# WORK REQUEST:
Hand back all of the records exactly as they read.

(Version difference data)
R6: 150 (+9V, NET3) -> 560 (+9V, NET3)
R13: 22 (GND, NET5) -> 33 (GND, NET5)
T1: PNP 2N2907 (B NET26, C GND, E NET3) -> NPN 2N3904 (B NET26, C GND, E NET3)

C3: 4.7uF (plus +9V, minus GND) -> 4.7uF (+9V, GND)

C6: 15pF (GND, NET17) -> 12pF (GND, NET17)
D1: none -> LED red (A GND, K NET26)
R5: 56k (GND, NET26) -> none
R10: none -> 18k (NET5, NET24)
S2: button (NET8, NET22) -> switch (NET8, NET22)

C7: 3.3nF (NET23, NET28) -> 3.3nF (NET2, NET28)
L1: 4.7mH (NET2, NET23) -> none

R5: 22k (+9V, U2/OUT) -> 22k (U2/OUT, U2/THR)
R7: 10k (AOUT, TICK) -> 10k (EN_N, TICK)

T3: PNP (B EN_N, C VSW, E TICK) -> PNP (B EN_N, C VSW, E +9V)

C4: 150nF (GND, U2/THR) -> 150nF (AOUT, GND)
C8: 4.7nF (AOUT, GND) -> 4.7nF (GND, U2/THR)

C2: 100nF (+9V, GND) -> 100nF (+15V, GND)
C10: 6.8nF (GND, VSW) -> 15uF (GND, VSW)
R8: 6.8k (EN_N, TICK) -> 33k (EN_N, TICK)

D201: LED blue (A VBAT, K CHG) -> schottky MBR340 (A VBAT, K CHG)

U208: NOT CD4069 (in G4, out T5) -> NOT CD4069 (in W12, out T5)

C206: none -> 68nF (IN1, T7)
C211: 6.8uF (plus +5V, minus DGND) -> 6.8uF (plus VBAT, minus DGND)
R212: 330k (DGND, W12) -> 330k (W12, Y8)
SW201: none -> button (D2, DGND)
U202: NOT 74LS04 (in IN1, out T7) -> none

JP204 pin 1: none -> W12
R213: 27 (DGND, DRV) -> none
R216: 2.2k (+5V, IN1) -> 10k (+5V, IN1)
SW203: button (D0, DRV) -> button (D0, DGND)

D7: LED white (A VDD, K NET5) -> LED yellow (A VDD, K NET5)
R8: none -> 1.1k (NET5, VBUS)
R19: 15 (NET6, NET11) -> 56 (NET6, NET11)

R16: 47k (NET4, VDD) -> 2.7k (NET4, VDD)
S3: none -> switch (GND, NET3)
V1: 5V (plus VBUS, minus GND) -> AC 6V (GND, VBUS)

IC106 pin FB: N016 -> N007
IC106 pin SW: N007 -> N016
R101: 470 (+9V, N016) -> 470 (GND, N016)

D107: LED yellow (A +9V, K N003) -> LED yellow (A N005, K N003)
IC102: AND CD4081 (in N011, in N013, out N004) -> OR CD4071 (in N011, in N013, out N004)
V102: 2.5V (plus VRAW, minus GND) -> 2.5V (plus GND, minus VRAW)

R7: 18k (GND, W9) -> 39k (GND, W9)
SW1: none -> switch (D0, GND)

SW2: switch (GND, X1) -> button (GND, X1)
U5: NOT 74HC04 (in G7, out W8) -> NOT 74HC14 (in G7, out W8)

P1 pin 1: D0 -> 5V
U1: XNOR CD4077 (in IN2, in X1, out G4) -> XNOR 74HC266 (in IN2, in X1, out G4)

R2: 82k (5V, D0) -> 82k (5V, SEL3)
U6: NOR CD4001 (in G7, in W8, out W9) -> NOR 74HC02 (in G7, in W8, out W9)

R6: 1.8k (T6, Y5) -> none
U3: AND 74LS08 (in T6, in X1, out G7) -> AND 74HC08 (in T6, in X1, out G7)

# EXERCISE OUTPUT:
R6: 150 (+9V, NET3) -> 560 (+9V, NET3)
R13: 22 (GND, NET5) -> 33 (GND, NET5)
T1: PNP 2N2907 (B NET26, C GND, E NET3) -> NPN 2N3904 (B NET26, C GND, E NET3)

C3: 4.7uF (plus +9V, minus GND) -> 4.7uF (+9V, GND)

C6: 15pF (GND, NET17) -> 12pF (GND, NET17)
D1: none -> LED red (A GND, K NET26)
R5: 56k (GND, NET26) -> none
R10: none -> 18k (NET5, NET24)
S2: button (NET8, NET22) -> switch (NET8, NET22)

C7: 3.3nF (NET23, NET28) -> 3.3nF (NET2, NET28)
L1: 4.7mH (NET2, NET23) -> none

R5: 22k (+9V, U2/OUT) -> 22k (U2/OUT, U2/THR)
R7: 10k (AOUT, TICK) -> 10k (EN_N, TICK)

T3: PNP (B EN_N, C VSW, E TICK) -> PNP (B EN_N, C VSW, E +9V)

C4: 150nF (GND, U2/THR) -> 150nF (AOUT, GND)
C8: 4.7nF (AOUT, GND) -> 4.7nF (GND, U2/THR)

C2: 100nF (+9V, GND) -> 100nF (+15V, GND)
C10: 6.8nF (GND, VSW) -> 15uF (GND, VSW)
R8: 6.8k (EN_N, TICK) -> 33k (EN_N, TICK)

D201: LED blue (A VBAT, K CHG) -> schottky MBR340 (A VBAT, K CHG)

U208: NOT CD4069 (in G4, out T5) -> NOT CD4069 (in W12, out T5)

C206: none -> 68nF (IN1, T7)
C211: 6.8uF (plus +5V, minus DGND) -> 6.8uF (plus VBAT, minus DGND)
R212: 330k (DGND, W12) -> 330k (W12, Y8)
SW201: none -> button (D2, DGND)
U202: NOT 74LS04 (in IN1, out T7) -> none

JP204 pin 1: none -> W12
R213: 27 (DGND, DRV) -> none
R216: 2.2k (+5V, IN1) -> 10k (+5V, IN1)
SW203: button (D0, DRV) -> button (D0, DGND)

D7: LED white (A VDD, K NET5) -> LED yellow (A VDD, K NET5)
R8: none -> 1.1k (NET5, VBUS)
R19: 15 (NET6, NET11) -> 56 (NET6, NET11)

R16: 47k (NET4, VDD) -> 2.7k (NET4, VDD)
S3: none -> switch (GND, NET3)
V1: 5V (plus VBUS, minus GND) -> AC 6V (GND, VBUS)

IC106 pin FB: N016 -> N007
IC106 pin SW: N007 -> N016
R101: 470 (+9V, N016) -> 470 (GND, N016)

D107: LED yellow (A +9V, K N003) -> LED yellow (A N005, K N003)
IC102: AND CD4081 (in N011, in N013, out N004) -> OR CD4071 (in N011, in N013, out N004)
V102: 2.5V (plus VRAW, minus GND) -> 2.5V (plus GND, minus VRAW)

R7: 18k (GND, W9) -> 39k (GND, W9)
SW1: none -> switch (D0, GND)

SW2: switch (GND, X1) -> button (GND, X1)
U5: NOT 74HC04 (in G7, out W8) -> NOT 74HC14 (in G7, out W8)

P1 pin 1: D0 -> 5V
U1: XNOR CD4077 (in IN2, in X1, out G4) -> XNOR 74HC266 (in IN2, in X1, out G4)

R2: 82k (5V, D0) -> 82k (5V, SEL3)
U6: NOR CD4001 (in G7, in W8, out W9) -> NOR 74HC02 (in G7, in W8, out W9)

R6: 1.8k (T6, Y5) -> none
U3: AND 74LS08 (in T6, in X1, out G7) -> AND 74HC08 (in T6, in X1, out G7)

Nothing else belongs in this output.